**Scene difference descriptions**
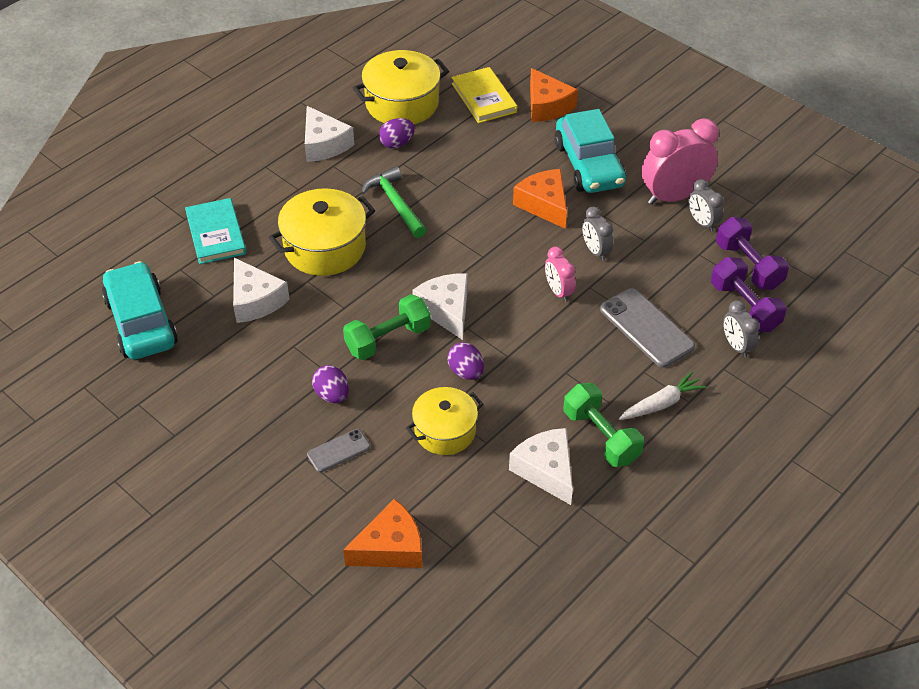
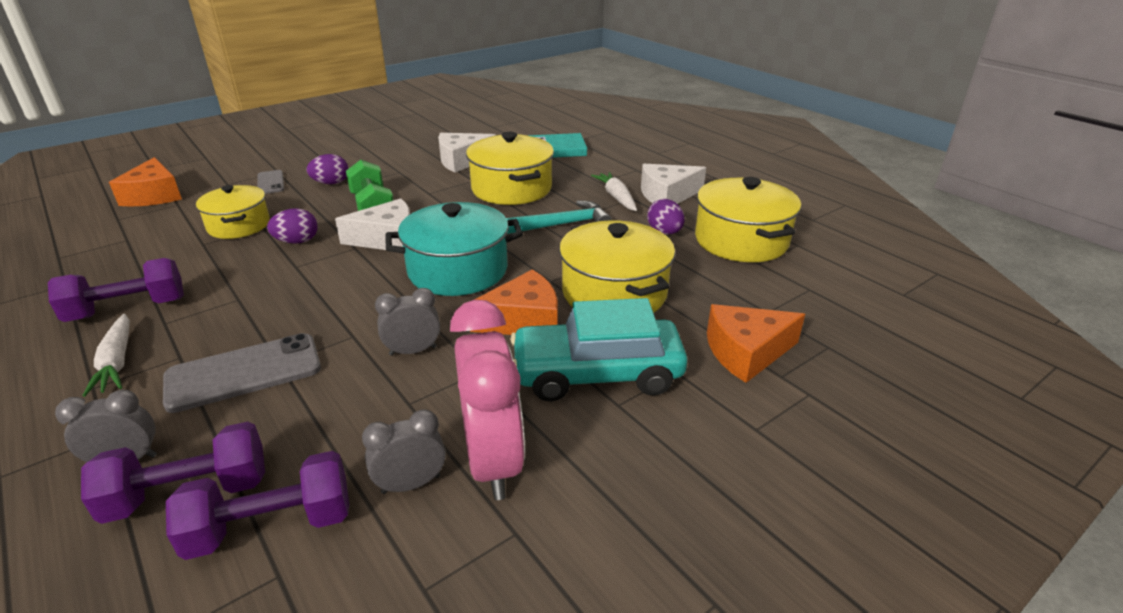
camera: 100 degrees right, 15 degrees down
(141, 322) = (465, 127): turquoise car -> none
(333, 175) = (616, 197): none -> white carrot
(395, 204) = (561, 225): green hammer -> turquoise hammer
(484, 98) = (760, 298): yellow book -> none
(487, 252) = (458, 270): none -> turquoise pot
(496, 164) = (614, 293): none -> yellow pot
(546, 470) = (131, 270): white cheese -> none
(558, 292) = (362, 310): pink clock -> none
(601, 436) = (127, 309): green dumbbell -> purple dumbbell

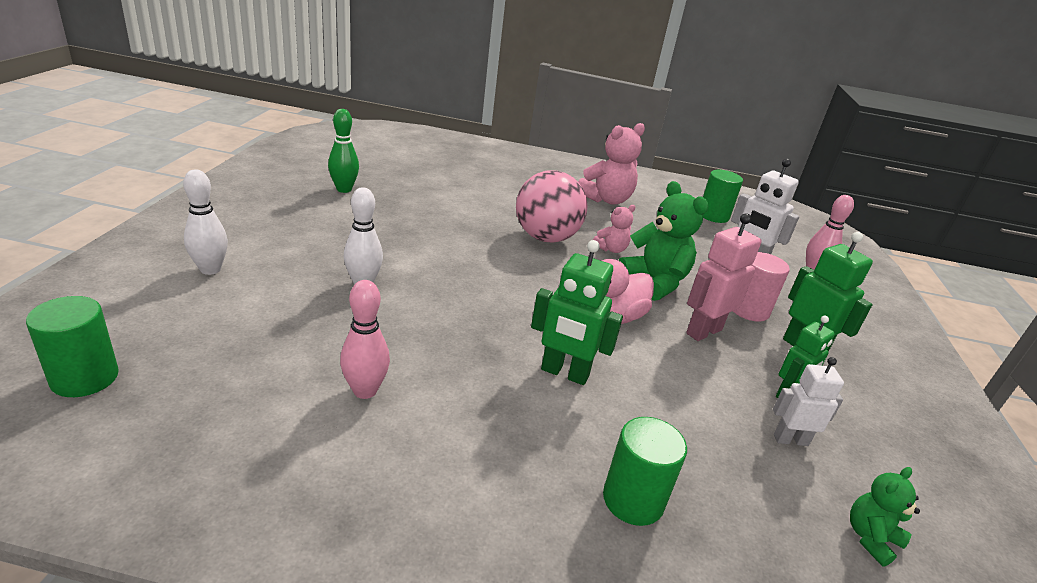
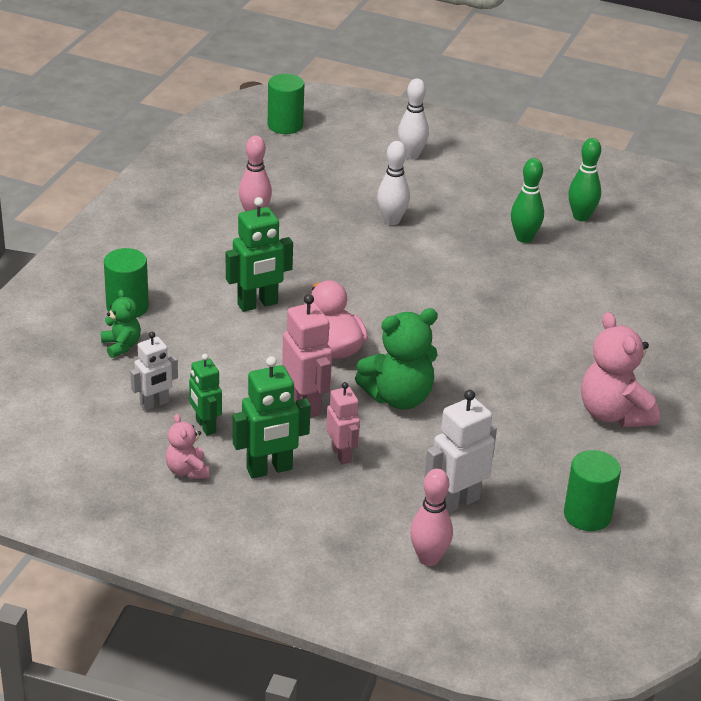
camera: 105 degrees right, 5 degrees up
(385, 215) = (524, 238): none -> green bowling pin
(546, 238) = (491, 338): pink ball -> none
(564, 373) = (258, 304): green robot -> green robot turned 150 degrees counterclockwise
(611, 249) = (470, 383): pink teddy bear -> pink teddy bear (187, 470)
(748, 310) = (341, 454): pink cylinder -> pink robot
(790, 440) = (154, 404): white robot -> white robot turned 45 degrees clockwise
(870, 538) = (57, 404): green teddy bear -> green teddy bear (121, 346)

**WHAT IS EXPECTED**
Copy nothing except the lines from the one with "(385, 215) = (524, 238): none" through the end of the records; keep each exactly as it appears, first and last included.

**ANSWER TO THIS PROBLEM**
(385, 215) = (524, 238): none -> green bowling pin
(546, 238) = (491, 338): pink ball -> none
(564, 373) = (258, 304): green robot -> green robot turned 150 degrees counterclockwise
(611, 249) = (470, 383): pink teddy bear -> pink teddy bear (187, 470)
(748, 310) = (341, 454): pink cylinder -> pink robot
(790, 440) = (154, 404): white robot -> white robot turned 45 degrees clockwise
(870, 538) = (57, 404): green teddy bear -> green teddy bear (121, 346)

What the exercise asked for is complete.